[Coordinate-based object records]
____________________

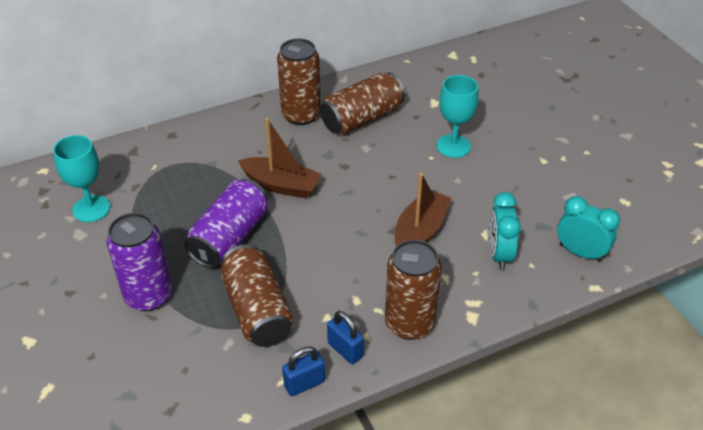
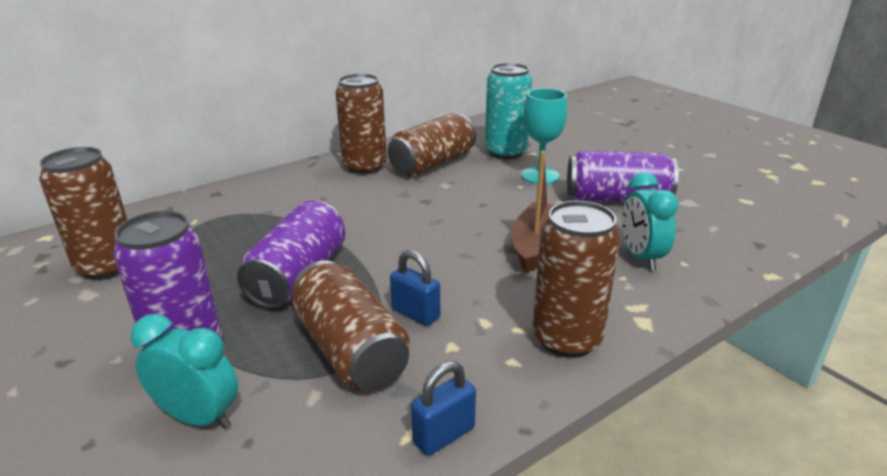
camera: 10 degrees left, 15 degrees down
(91, 208) = (107, 266): turquoise goblet -> brown can
(281, 185) = (355, 223): brown boat -> none
(345, 350) = (490, 381): blue padlock -> blue padlock (416, 313)
(433, 109) = (505, 152): none -> turquoise can
(509, 185) = (617, 199): none -> purple can
(580, 252) = (731, 246): turquoise clock -> turquoise clock (199, 417)

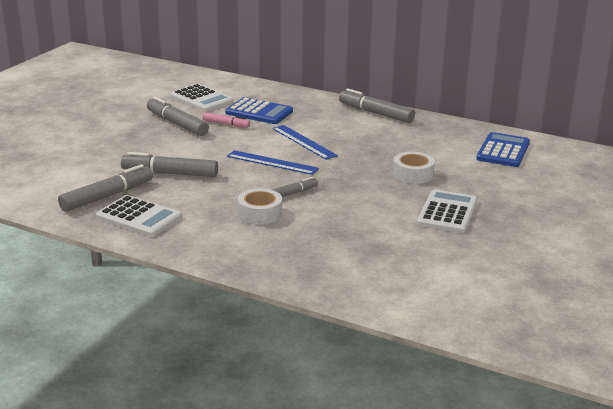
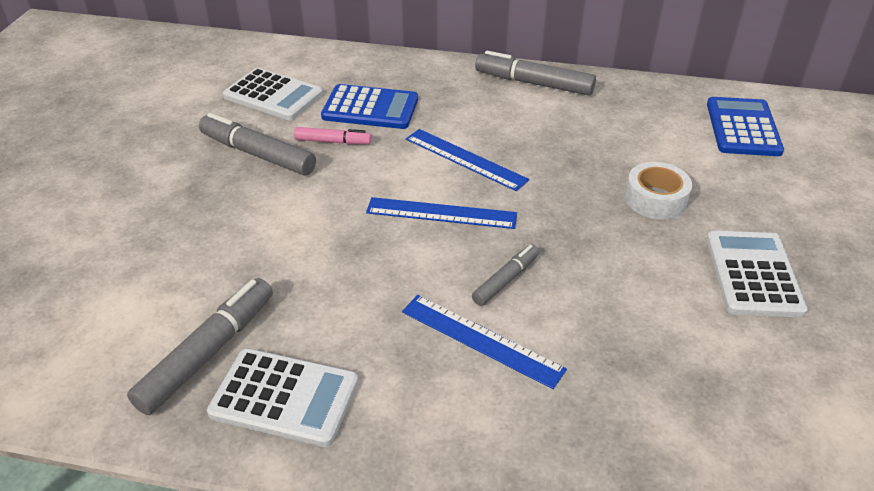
camera: 15 degrees left, 15 degrees up
(170, 173) = (293, 271): grey marker -> none
(260, 213) = (481, 340): white tape -> blue ruler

____________________

(What is needed): Quote exactly, and nothing besides, the lines from the one with "(509, 185) = (617, 199): none -> purple can" through the end of the records above; include both ends and omit the pictures.

(Result of this exercise):
(509, 185) = (617, 199): none -> purple can
(580, 252) = (731, 246): turquoise clock -> turquoise clock (199, 417)

camera: 15 degrees left, 15 degrees up
(170, 173) = (293, 271): grey marker -> none
(260, 213) = (481, 340): white tape -> blue ruler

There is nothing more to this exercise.